(Stored dataset items)
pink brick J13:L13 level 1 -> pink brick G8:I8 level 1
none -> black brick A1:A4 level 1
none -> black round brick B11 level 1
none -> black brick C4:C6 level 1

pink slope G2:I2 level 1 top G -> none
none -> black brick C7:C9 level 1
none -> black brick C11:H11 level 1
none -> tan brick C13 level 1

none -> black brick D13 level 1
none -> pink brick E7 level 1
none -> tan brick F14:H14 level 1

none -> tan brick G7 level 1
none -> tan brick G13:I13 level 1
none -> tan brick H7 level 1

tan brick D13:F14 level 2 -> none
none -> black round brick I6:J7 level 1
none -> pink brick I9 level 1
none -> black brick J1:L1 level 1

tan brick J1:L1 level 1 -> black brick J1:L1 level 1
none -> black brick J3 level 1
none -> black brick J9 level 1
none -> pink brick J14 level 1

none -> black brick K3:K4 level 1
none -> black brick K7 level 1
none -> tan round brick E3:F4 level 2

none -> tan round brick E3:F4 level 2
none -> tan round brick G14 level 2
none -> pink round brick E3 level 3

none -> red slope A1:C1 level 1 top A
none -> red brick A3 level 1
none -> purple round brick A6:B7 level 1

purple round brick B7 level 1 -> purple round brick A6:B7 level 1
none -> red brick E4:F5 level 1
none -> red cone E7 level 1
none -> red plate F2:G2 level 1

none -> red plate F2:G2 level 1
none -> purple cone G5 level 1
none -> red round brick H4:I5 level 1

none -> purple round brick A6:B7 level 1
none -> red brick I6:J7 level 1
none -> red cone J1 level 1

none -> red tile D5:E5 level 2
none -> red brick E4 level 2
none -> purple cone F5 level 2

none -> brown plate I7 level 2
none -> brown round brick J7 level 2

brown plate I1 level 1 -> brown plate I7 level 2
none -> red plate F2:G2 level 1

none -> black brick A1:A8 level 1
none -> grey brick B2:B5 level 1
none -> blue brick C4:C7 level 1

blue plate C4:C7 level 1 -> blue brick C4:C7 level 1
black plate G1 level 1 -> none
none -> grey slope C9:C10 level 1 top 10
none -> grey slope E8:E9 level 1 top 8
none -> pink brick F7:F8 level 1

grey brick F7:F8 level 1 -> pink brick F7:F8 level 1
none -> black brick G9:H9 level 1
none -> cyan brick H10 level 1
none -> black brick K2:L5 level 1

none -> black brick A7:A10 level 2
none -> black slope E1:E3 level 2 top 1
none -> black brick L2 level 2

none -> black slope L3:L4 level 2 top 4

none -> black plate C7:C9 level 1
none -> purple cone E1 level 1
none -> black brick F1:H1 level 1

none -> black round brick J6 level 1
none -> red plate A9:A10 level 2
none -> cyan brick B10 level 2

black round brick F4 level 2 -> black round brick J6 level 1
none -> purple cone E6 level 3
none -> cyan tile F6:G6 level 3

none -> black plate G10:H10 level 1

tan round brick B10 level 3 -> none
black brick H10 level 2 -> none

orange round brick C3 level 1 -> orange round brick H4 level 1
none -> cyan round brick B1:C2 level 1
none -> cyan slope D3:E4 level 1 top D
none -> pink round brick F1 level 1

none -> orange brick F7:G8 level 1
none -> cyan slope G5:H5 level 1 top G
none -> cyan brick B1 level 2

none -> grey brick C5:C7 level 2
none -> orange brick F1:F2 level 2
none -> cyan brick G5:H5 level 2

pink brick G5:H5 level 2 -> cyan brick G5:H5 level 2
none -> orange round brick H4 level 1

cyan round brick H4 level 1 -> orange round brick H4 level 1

> Exercise goal: Read the entries and select each line where the word "plate" is found.

> Result below:
none -> red plate F2:G2 level 1
none -> red plate F2:G2 level 1
none -> brown plate I7 level 2
brown plate I1 level 1 -> brown plate I7 level 2
none -> red plate F2:G2 level 1
blue plate C4:C7 level 1 -> blue brick C4:C7 level 1
black plate G1 level 1 -> none
none -> black plate C7:C9 level 1
none -> red plate A9:A10 level 2
none -> black plate G10:H10 level 1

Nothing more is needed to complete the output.